Find the line with "blue dice [397,257,423,285] -> none" in the entries below. Repeat it, every following line, and the line with "none -> blue heart [536,140,592,177]", exactly and with nothing added.

Records supplied —
________________

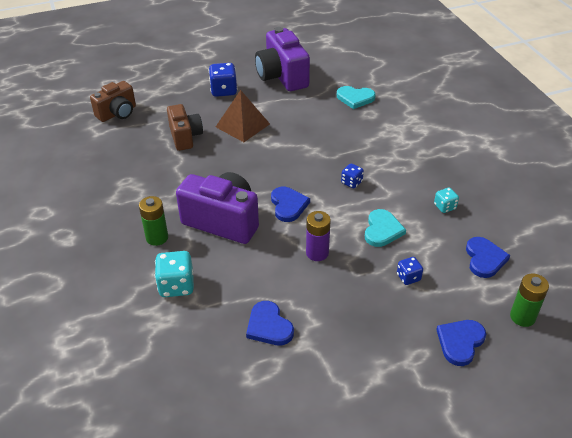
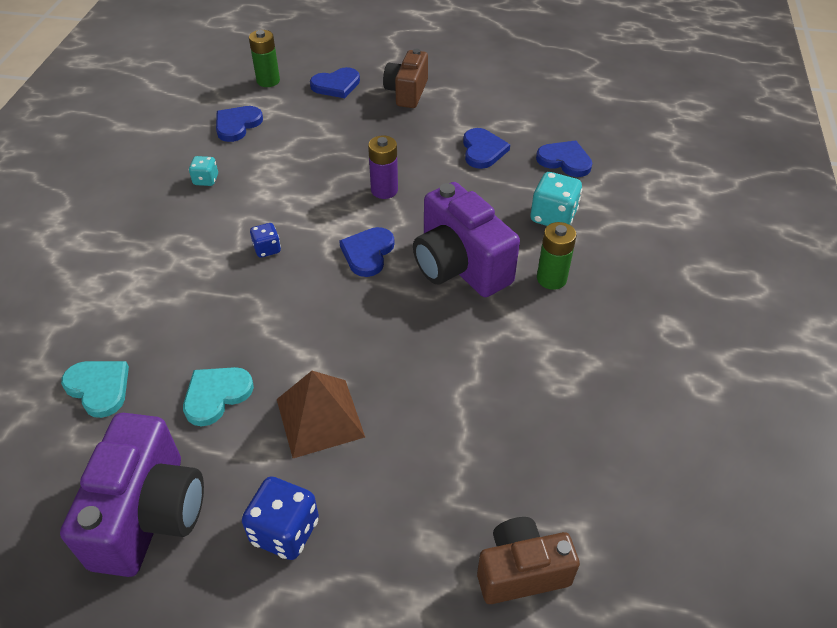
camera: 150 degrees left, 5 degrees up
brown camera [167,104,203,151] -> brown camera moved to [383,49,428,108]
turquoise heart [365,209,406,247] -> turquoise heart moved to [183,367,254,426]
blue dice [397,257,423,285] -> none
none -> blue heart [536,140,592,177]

________________

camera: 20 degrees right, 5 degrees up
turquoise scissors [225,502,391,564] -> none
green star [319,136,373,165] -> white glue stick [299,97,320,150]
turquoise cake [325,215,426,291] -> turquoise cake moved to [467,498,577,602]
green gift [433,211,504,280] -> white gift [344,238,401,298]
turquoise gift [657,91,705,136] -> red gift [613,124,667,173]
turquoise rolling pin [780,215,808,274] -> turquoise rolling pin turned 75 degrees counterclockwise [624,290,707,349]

________________

Task answer —
blue dice [397,257,423,285] -> none
none -> blue heart [536,140,592,177]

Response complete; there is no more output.